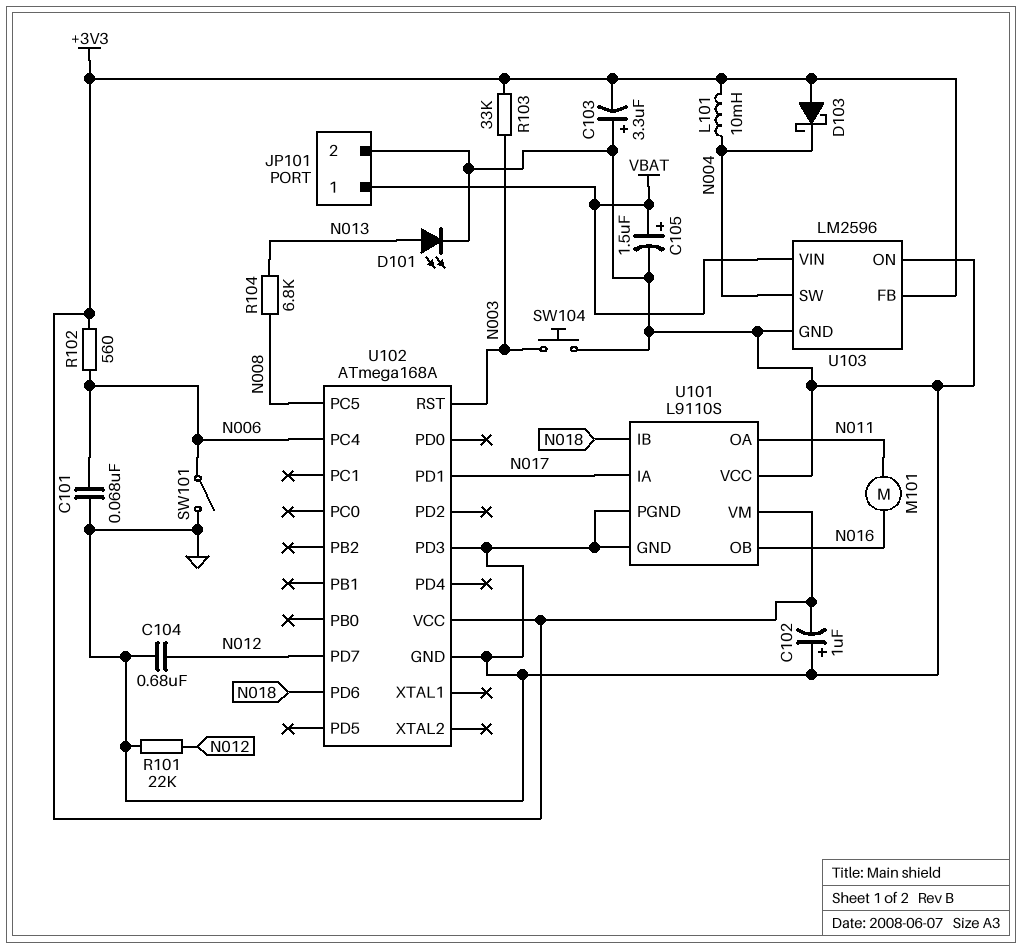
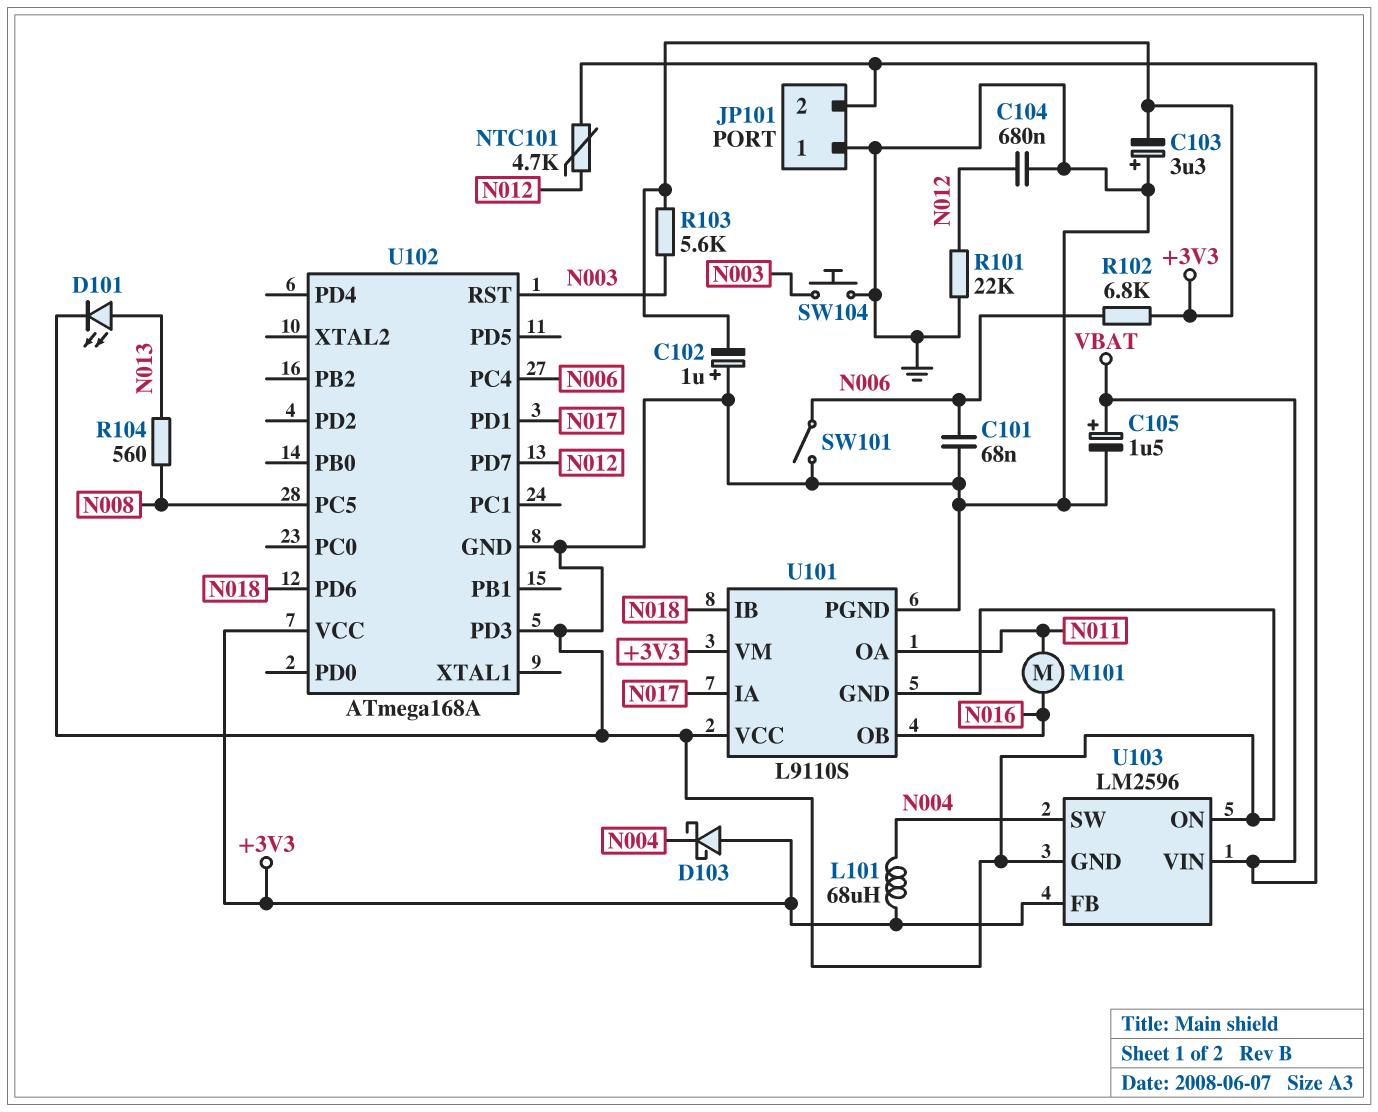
JP101 pin 1: VBAT -> GND
JP101 pin 2: GND -> VBAT
L101: 10mH (+3V3, N004) -> 68uH (+3V3, N004)
NTC101: none -> 4.7k (N012, VBAT)
R102: 560 (+3V3, N006) -> 6.8k (+3V3, N006)
R103: 33k (+3V3, N003) -> 5.6k (+3V3, N003)
R104: 6.8k (N008, N013) -> 560 (N008, N013)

• Assignment:
No pictures belong in the answer; copy all other parts of the listing exactly.

• Expected answer:
JP101 pin 1: VBAT -> GND
JP101 pin 2: GND -> VBAT
L101: 10mH (+3V3, N004) -> 68uH (+3V3, N004)
NTC101: none -> 4.7k (N012, VBAT)
R102: 560 (+3V3, N006) -> 6.8k (+3V3, N006)
R103: 33k (+3V3, N003) -> 5.6k (+3V3, N003)
R104: 6.8k (N008, N013) -> 560 (N008, N013)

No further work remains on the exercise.